- **WHAT IS NEEDED**:
Go to the line that contains "camera: 55 degrees left, 5 degrees up". Restate that line and each one after it exactly, through the end of the records, without pictures.

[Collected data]
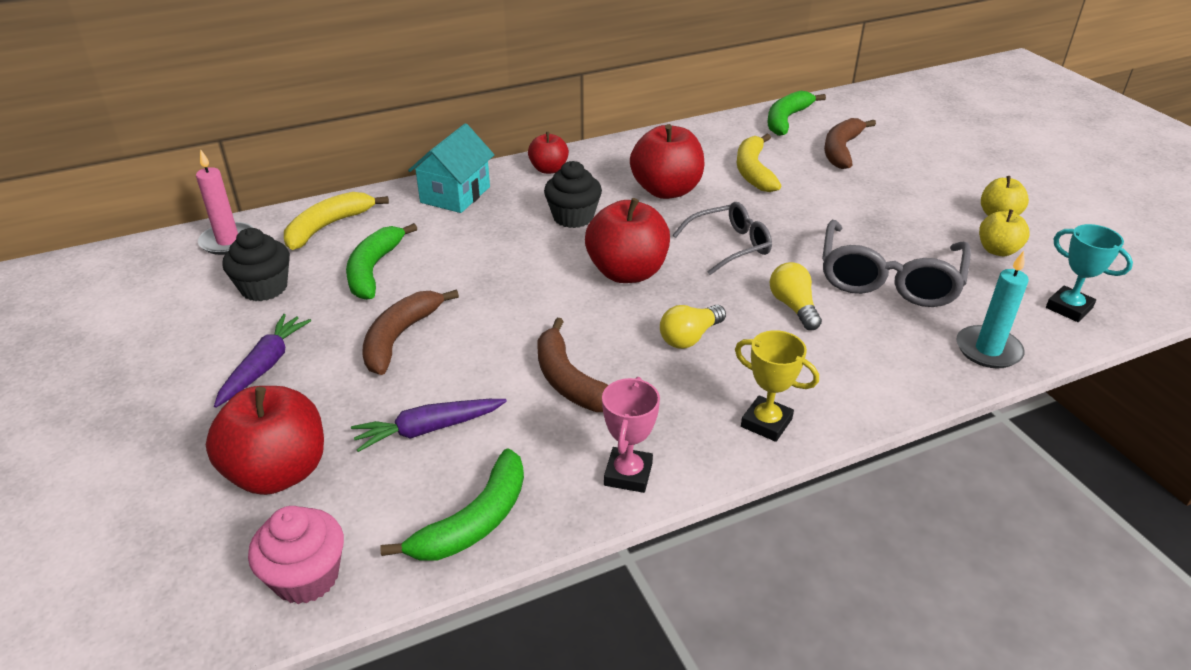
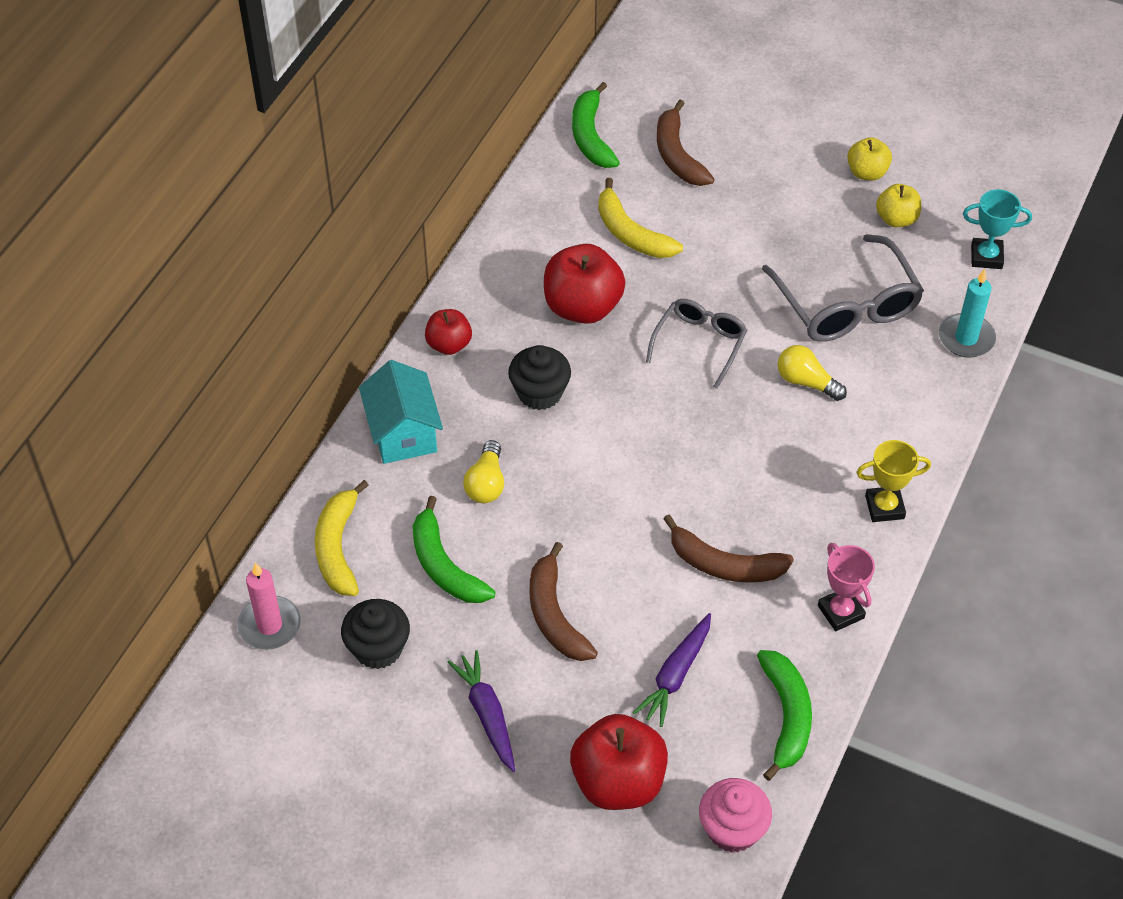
camera: 40 degrees left, 15 degrees up
red apple [585,198,670,283] -> none
yellow light bulb [660,305,726,349] -> yellow light bulb moved to [463,440,504,503]

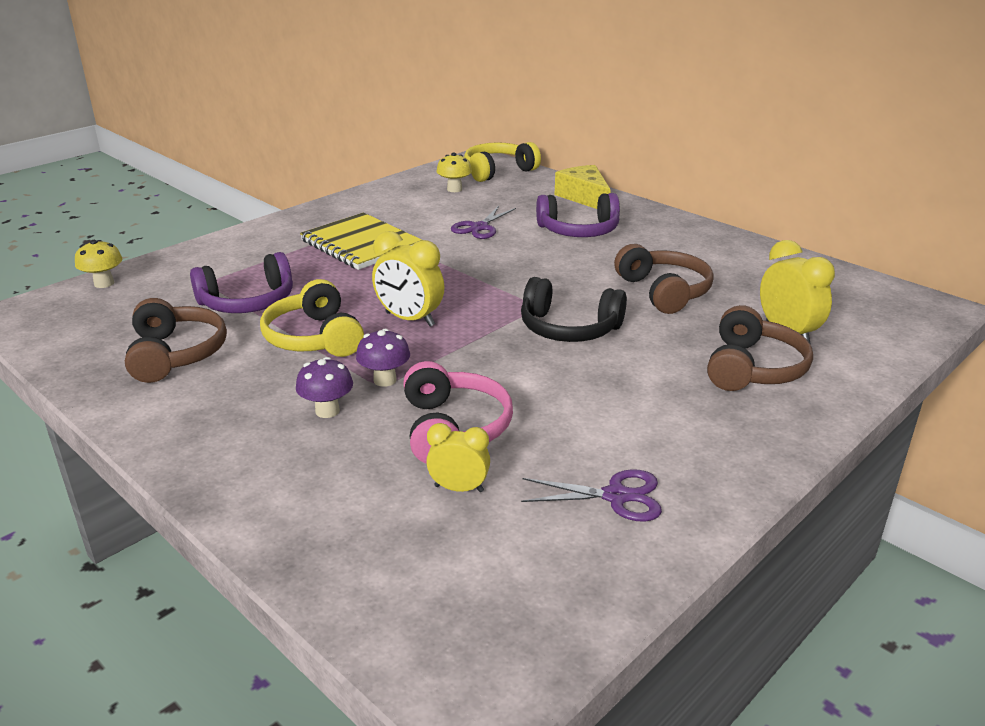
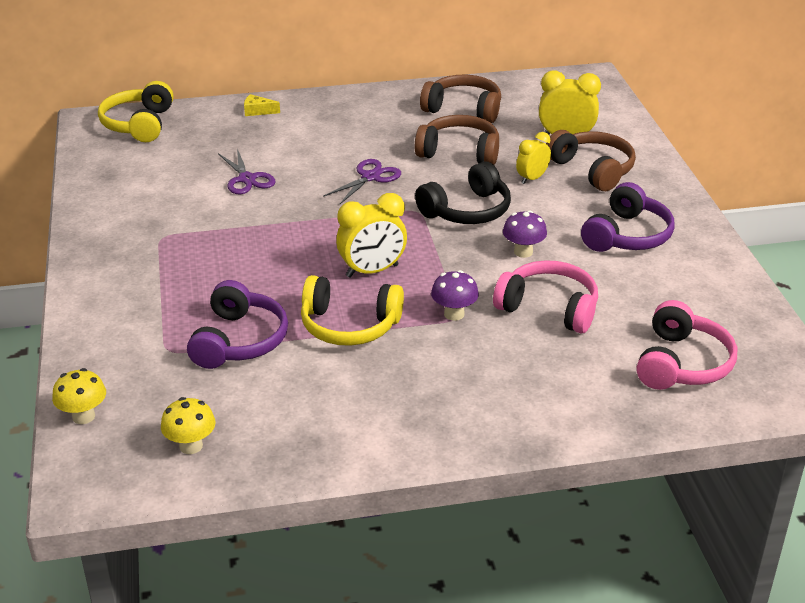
camera: 55 degrees left, 5 degrees up
brown headphones [125,298,227,383] -> brown headphones moved to [420,75,501,123]
purple mushroom [296,357,353,418] -> purple mushroom moved to [503,210,547,258]
yellow notebook [300,213,422,270] -> none
yellow clock [426,423,490,492] -> yellow clock moved to [516,132,551,184]
yellow mushroom [437,153,472,192] -> yellow mushroom moved to [161,397,216,454]
purple scissors [521,469,662,522] -> purple scissors moved to [323,159,401,204]
purple headphones [536,193,620,237] -> purple headphones moved to [581,182,675,252]
yellow cheese [555,165,611,209] -> yellow cheese [244,94,280,116], size x0.50
none -> pink headphones [636,300,737,390]

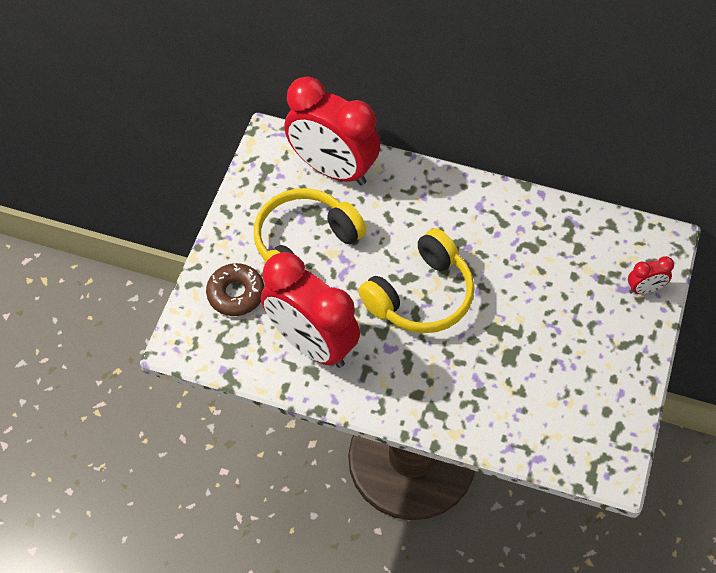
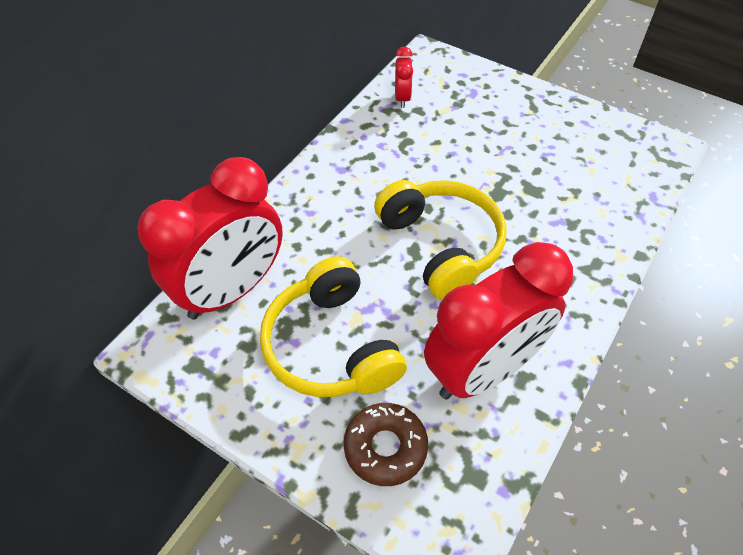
camera: 75 degrees left, 5 degrees down
red clock [628,256,674,294] -> red clock moved to [395,47,413,108]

- **FINISHED EXERCISE**:
camera: 55 degrees left, 5 degrees up
brown headphones [125,298,227,383] -> brown headphones moved to [420,75,501,123]
purple mushroom [296,357,353,418] -> purple mushroom moved to [503,210,547,258]
yellow notebook [300,213,422,270] -> none
yellow clock [426,423,490,492] -> yellow clock moved to [516,132,551,184]
yellow mushroom [437,153,472,192] -> yellow mushroom moved to [161,397,216,454]
purple scissors [521,469,662,522] -> purple scissors moved to [323,159,401,204]
purple headphones [536,193,620,237] -> purple headphones moved to [581,182,675,252]
yellow cheese [555,165,611,209] -> yellow cheese [244,94,280,116], size x0.50
none -> pink headphones [636,300,737,390]

camera: 75 degrees left, 5 degrees down
red clock [628,256,674,294] -> red clock moved to [395,47,413,108]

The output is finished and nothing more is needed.